Data extracts
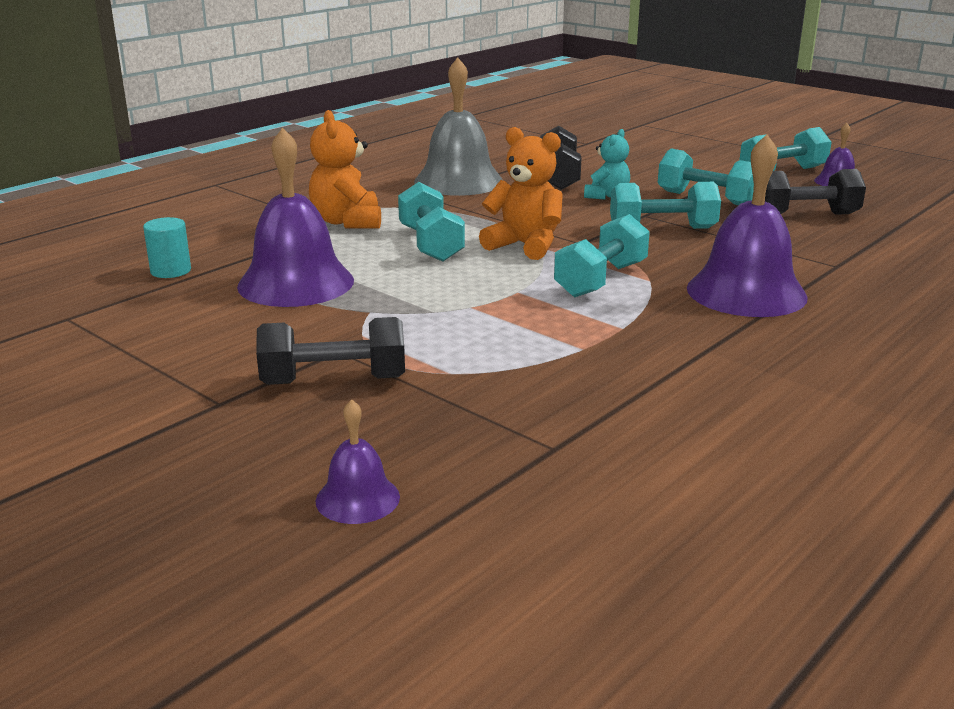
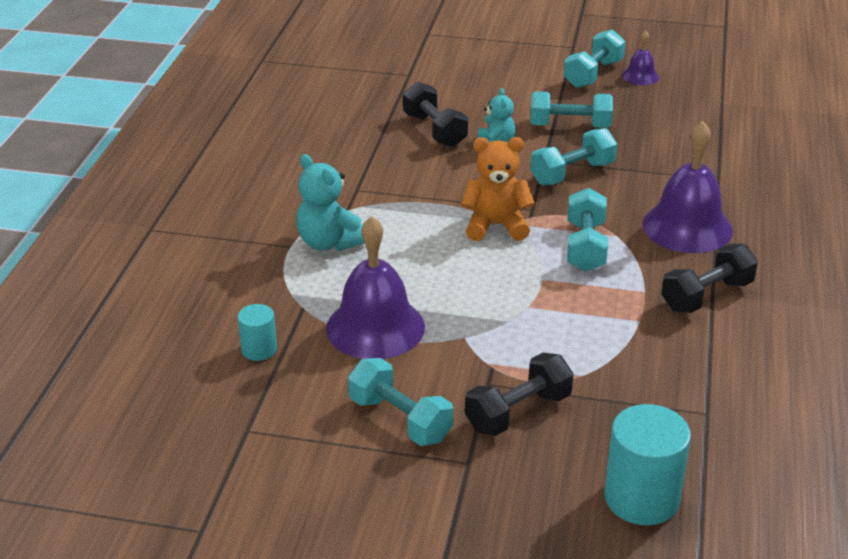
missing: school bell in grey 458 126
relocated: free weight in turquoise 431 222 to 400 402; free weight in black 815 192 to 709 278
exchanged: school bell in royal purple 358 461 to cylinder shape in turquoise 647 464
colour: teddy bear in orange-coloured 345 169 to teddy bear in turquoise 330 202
--
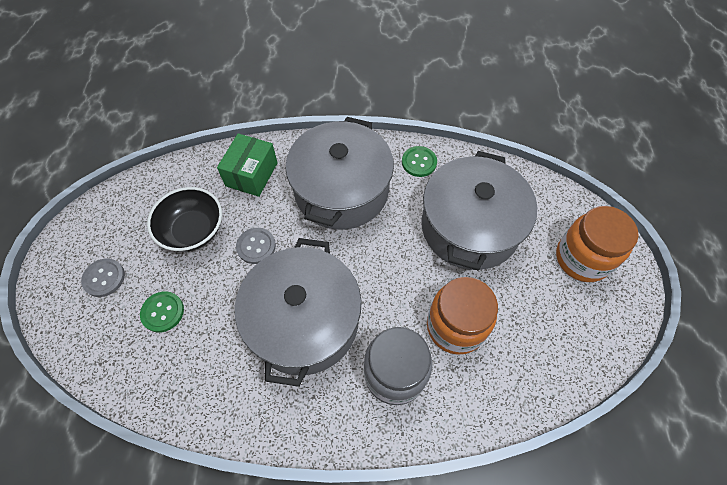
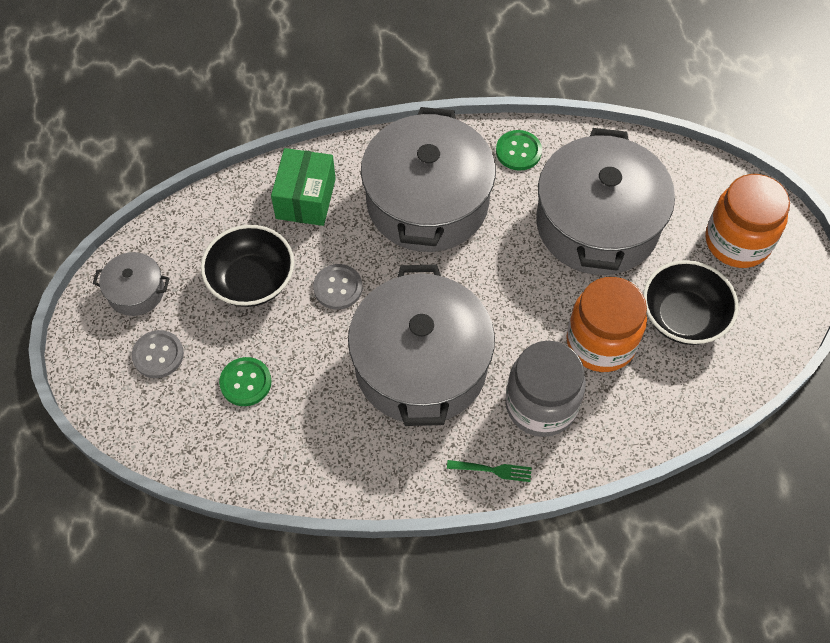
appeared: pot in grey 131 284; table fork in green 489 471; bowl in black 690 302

Required work
When the line with "exchanged: school bell" is reached in the data above, start copying there, and copy each line exactly until the line with "colour: teddy bear" has been copied; copy nothing else.

Exercise output
exchanged: school bell in royal purple 358 461 to cylinder shape in turquoise 647 464
colour: teddy bear in orange-coloured 345 169 to teddy bear in turquoise 330 202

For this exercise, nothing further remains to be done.